START DATA FOR REVIEW

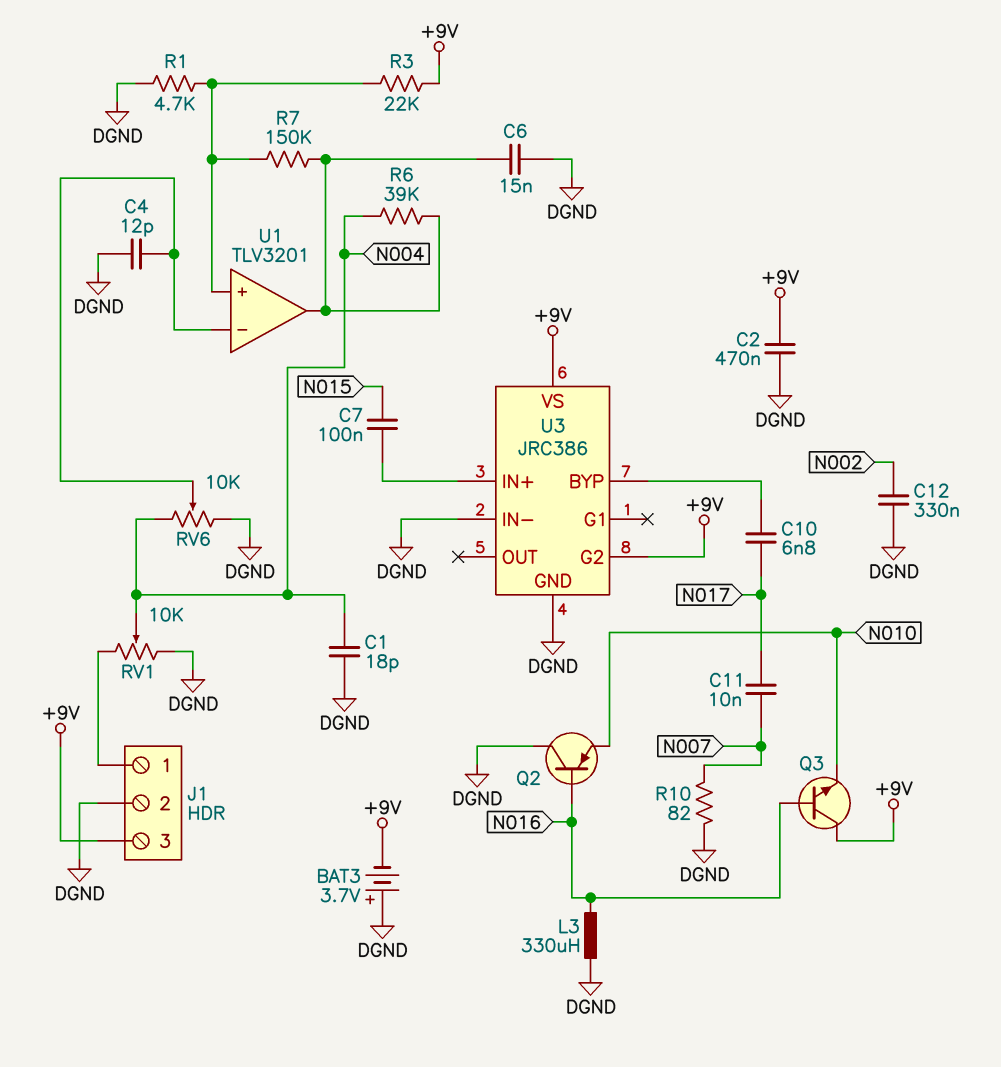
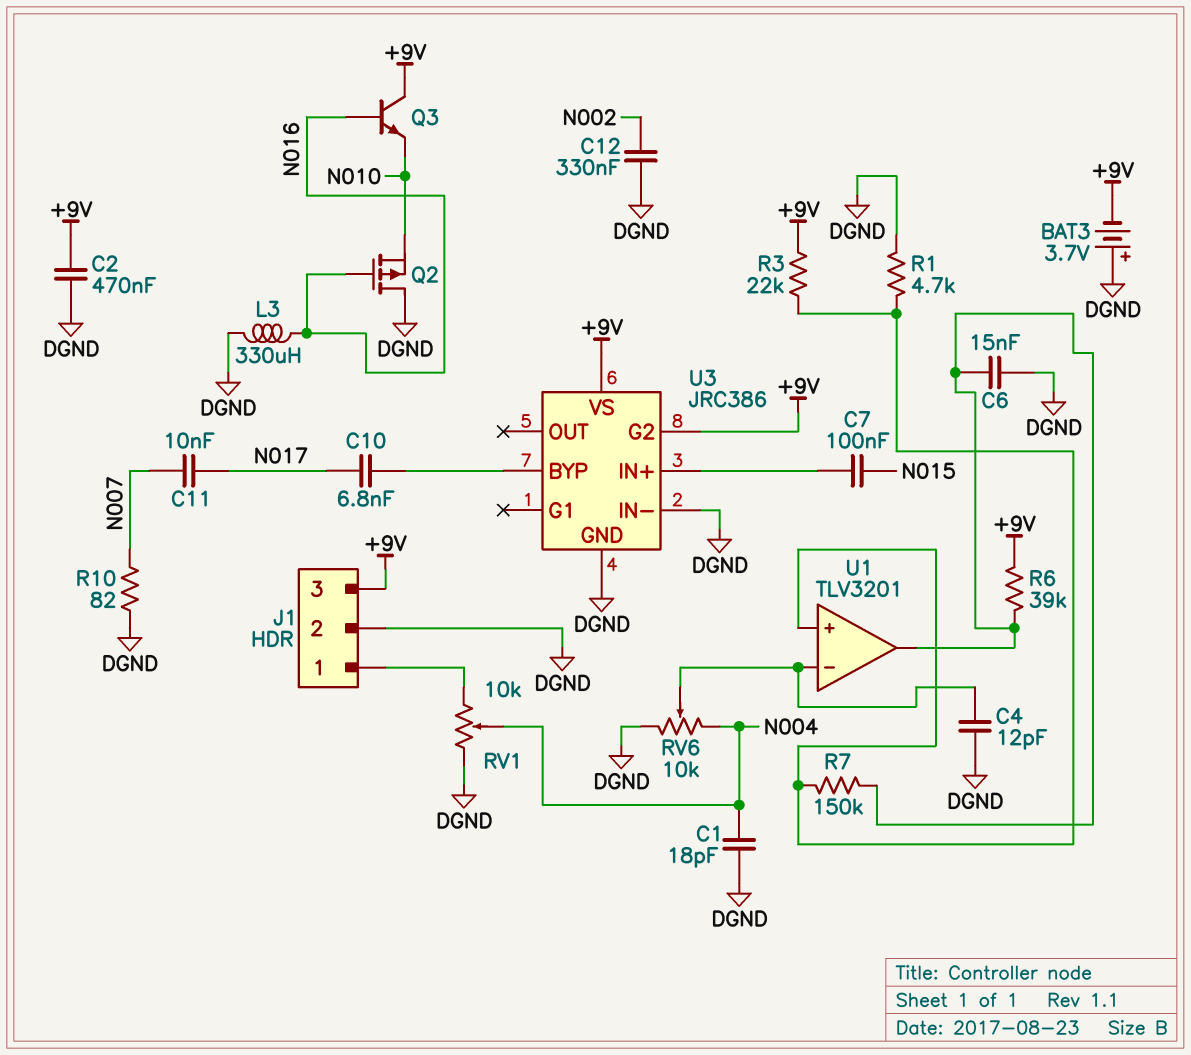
Q2: PNP (B N016, C DGND, E N010) -> PMOS (G N016, D DGND, S N010)
R6: 39k (N004, U1/out) -> 39k (+9V, U1/out)

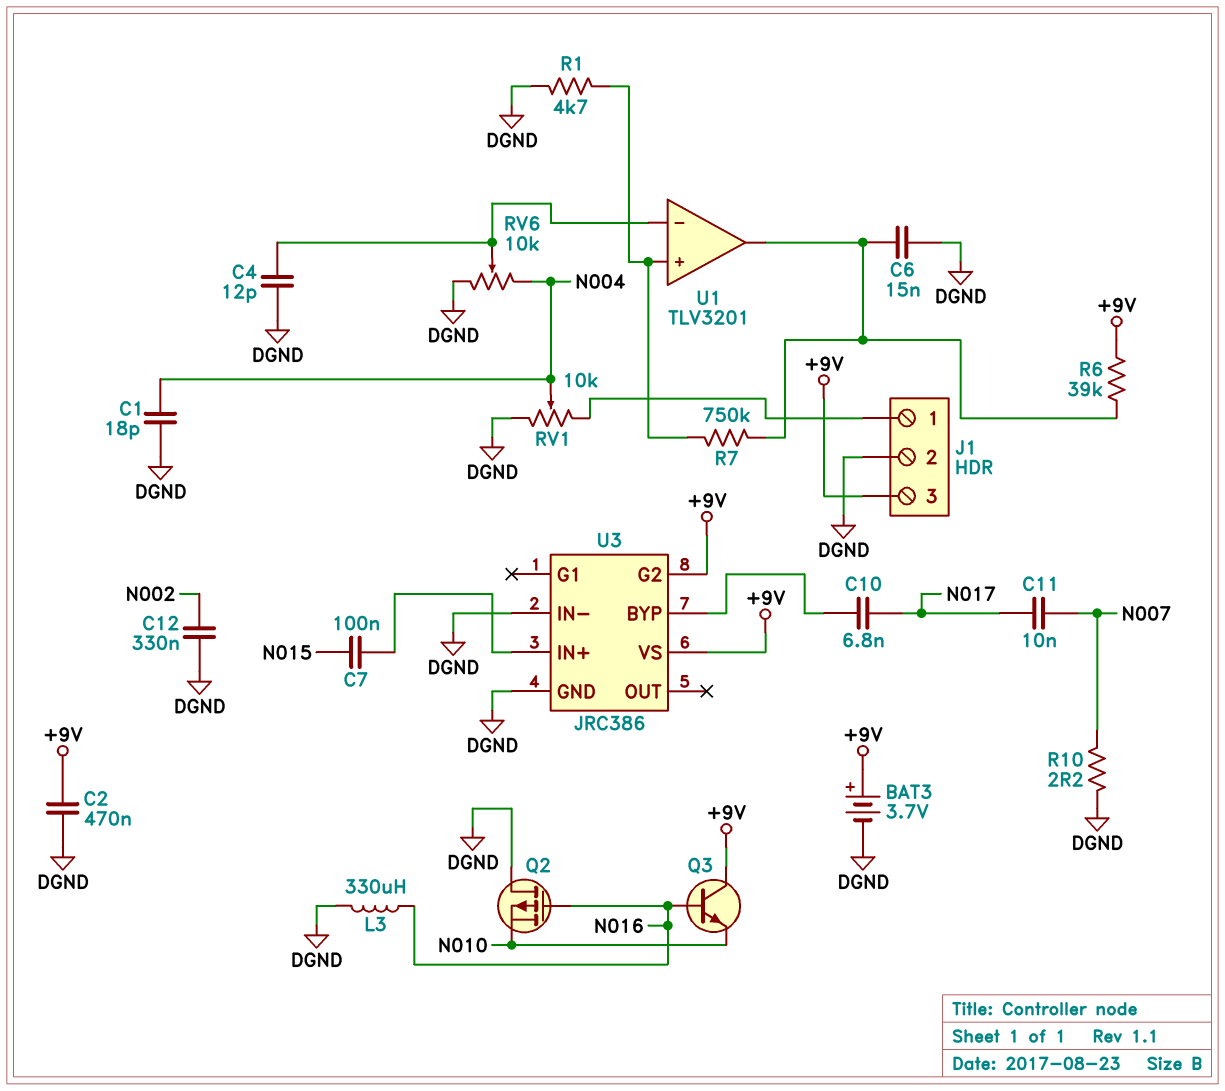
BAT3: 3.7V (plus DGND, minus +9V) -> 3.7V (plus +9V, minus DGND)
R3: 22k (+9V, U1/in+) -> none
R7: 150k (U1/in+, U1/out) -> 750k (U1/in+, U1/out)
R10: 82 (DGND, N007) -> 2.2 (DGND, N007)

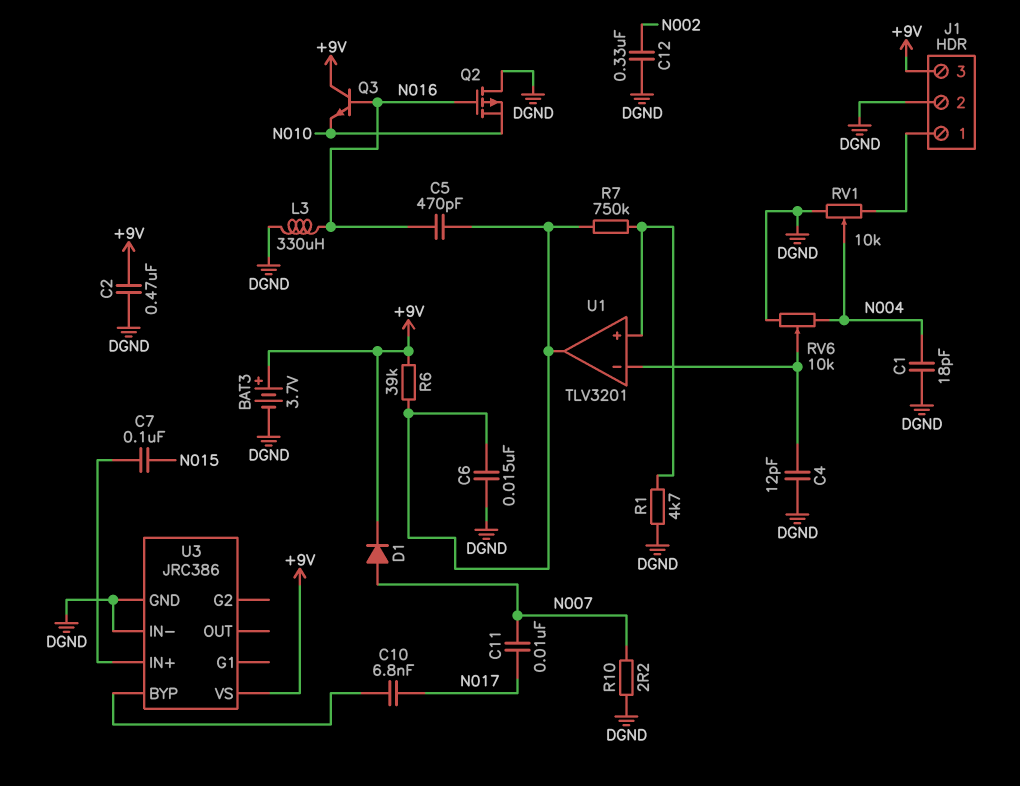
C5: none -> 470pF (N016, U1/out)
D1: none -> diode (A N007, K +9V)
U3 pin G2: +9V -> none

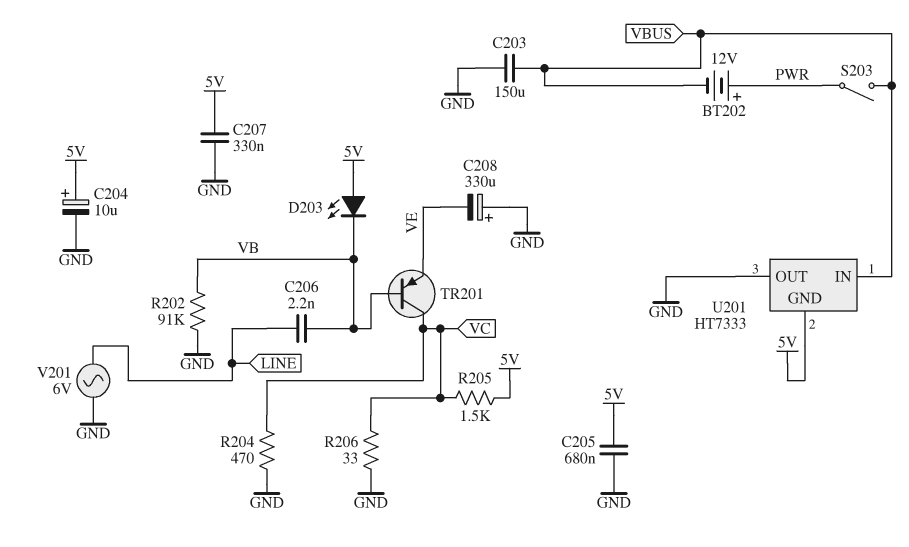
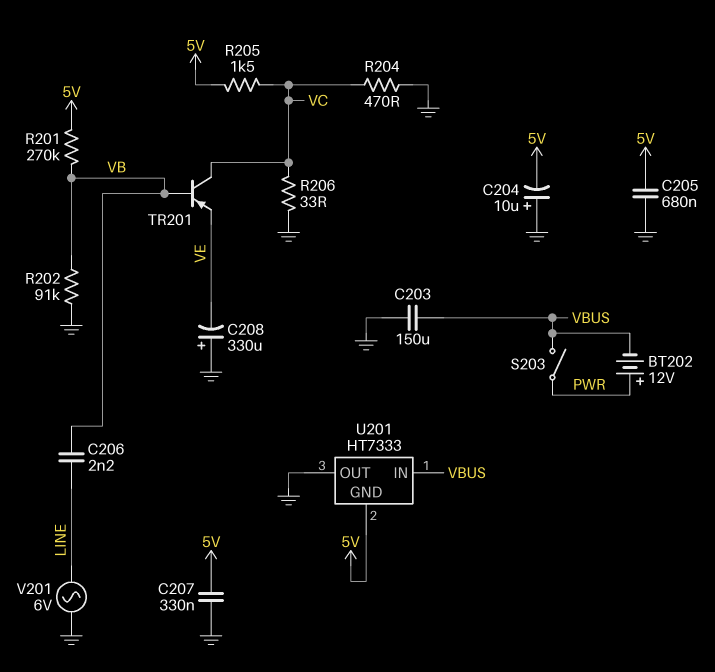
C204: 10uF (plus 5V, minus GND) -> 10uF (plus GND, minus 5V)
D203: LED (A 5V, K VB) -> none
R201: none -> 270k (5V, VB)

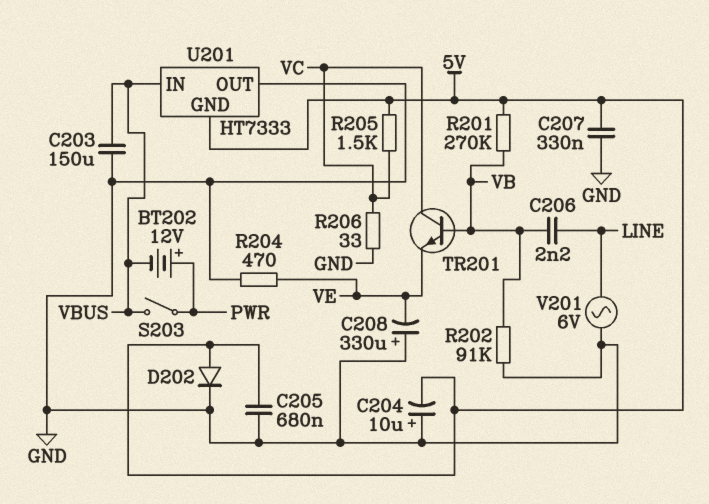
D202: none -> diode (A 5V, K GND)
R204: 470 (GND, VC) -> 470 (GND, VE)
TR201: PNP (B VB, C VC, E VE) -> NPN (B VB, C VC, E VE)

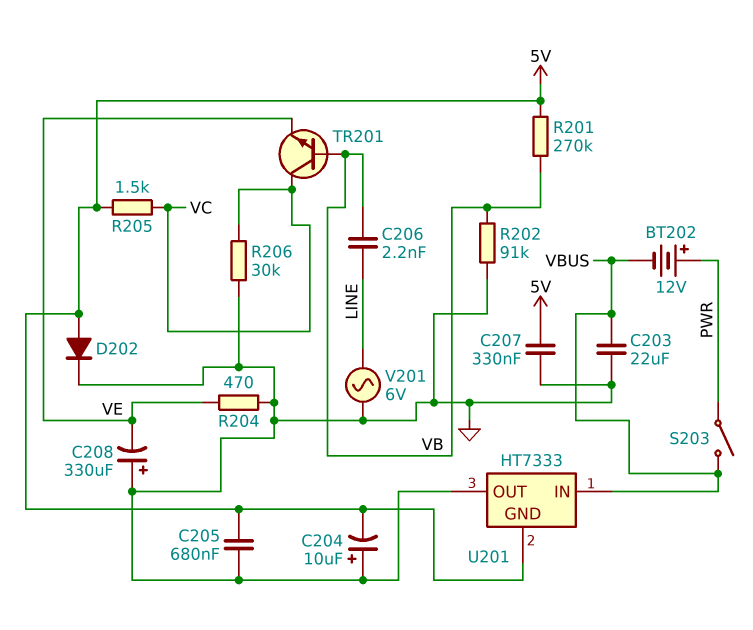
C203: 150uF (GND, VBUS) -> 22uF (GND, VBUS)
R206: 33 (GND, VC) -> 30k (GND, VC)

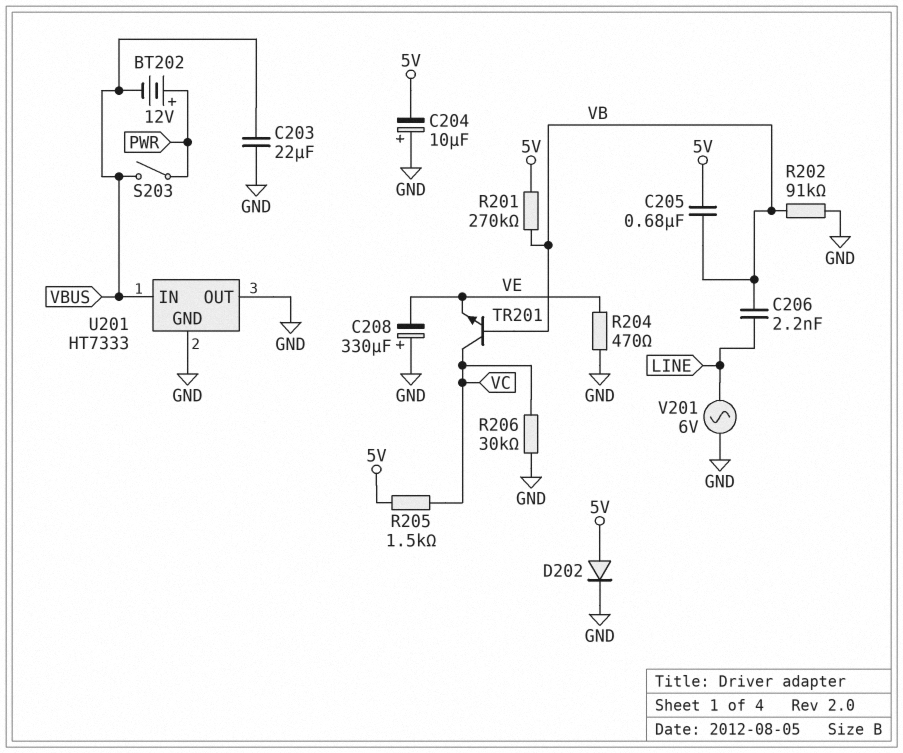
C205: 680nF (5V, GND) -> 680nF (5V, VB)
C207: 330nF (5V, GND) -> none
U201 pin GND: 5V -> GND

END DATA FOR REVIEW

TASK TO CARRY OUT: Quote verbatim every line starting at the line that contains "D202: none -> diode (A 5V, K GND)" and ending with the last line of the records; omit all pictures.

YOUR SOLUTION:
D202: none -> diode (A 5V, K GND)
R204: 470 (GND, VC) -> 470 (GND, VE)
TR201: PNP (B VB, C VC, E VE) -> NPN (B VB, C VC, E VE)

C203: 150uF (GND, VBUS) -> 22uF (GND, VBUS)
R206: 33 (GND, VC) -> 30k (GND, VC)

C205: 680nF (5V, GND) -> 680nF (5V, VB)
C207: 330nF (5V, GND) -> none
U201 pin GND: 5V -> GND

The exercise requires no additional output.